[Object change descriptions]
= Beginning of Section =
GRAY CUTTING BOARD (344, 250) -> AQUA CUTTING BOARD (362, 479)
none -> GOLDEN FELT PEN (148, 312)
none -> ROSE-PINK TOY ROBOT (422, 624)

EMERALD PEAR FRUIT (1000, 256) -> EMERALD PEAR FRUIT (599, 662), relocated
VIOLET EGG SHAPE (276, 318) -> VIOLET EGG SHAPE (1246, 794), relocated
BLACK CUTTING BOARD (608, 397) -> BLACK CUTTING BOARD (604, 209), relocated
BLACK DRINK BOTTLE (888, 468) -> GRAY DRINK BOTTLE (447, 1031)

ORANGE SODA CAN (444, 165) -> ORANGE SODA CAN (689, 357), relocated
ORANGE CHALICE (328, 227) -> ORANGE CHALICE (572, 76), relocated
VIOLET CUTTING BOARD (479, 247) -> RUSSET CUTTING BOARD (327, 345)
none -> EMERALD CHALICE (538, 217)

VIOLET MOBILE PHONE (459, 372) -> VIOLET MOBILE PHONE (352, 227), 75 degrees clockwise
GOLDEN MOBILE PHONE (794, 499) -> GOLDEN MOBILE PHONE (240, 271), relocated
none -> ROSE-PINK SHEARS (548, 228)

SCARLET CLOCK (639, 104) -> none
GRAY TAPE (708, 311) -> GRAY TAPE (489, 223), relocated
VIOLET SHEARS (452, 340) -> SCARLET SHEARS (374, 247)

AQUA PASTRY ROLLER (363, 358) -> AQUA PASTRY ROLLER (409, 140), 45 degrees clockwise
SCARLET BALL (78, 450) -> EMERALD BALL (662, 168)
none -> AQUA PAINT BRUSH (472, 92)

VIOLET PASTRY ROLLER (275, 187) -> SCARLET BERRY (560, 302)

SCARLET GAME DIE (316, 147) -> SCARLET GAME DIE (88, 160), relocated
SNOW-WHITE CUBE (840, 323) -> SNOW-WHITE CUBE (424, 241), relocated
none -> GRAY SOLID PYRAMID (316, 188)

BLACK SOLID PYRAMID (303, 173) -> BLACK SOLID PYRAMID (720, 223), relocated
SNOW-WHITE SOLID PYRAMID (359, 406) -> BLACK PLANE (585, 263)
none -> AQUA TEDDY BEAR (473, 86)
= End of Section =
- **Task item**:
Write down only the closing run of lines: the one containing "VIOLET SHEARS (452, 340)" and every line after it to the end of the entries, exactly.

- **Result**:
VIOLET SHEARS (452, 340) -> SCARLET SHEARS (374, 247)

AQUA PASTRY ROLLER (363, 358) -> AQUA PASTRY ROLLER (409, 140), 45 degrees clockwise
SCARLET BALL (78, 450) -> EMERALD BALL (662, 168)
none -> AQUA PAINT BRUSH (472, 92)

VIOLET PASTRY ROLLER (275, 187) -> SCARLET BERRY (560, 302)

SCARLET GAME DIE (316, 147) -> SCARLET GAME DIE (88, 160), relocated
SNOW-WHITE CUBE (840, 323) -> SNOW-WHITE CUBE (424, 241), relocated
none -> GRAY SOLID PYRAMID (316, 188)

BLACK SOLID PYRAMID (303, 173) -> BLACK SOLID PYRAMID (720, 223), relocated
SNOW-WHITE SOLID PYRAMID (359, 406) -> BLACK PLANE (585, 263)
none -> AQUA TEDDY BEAR (473, 86)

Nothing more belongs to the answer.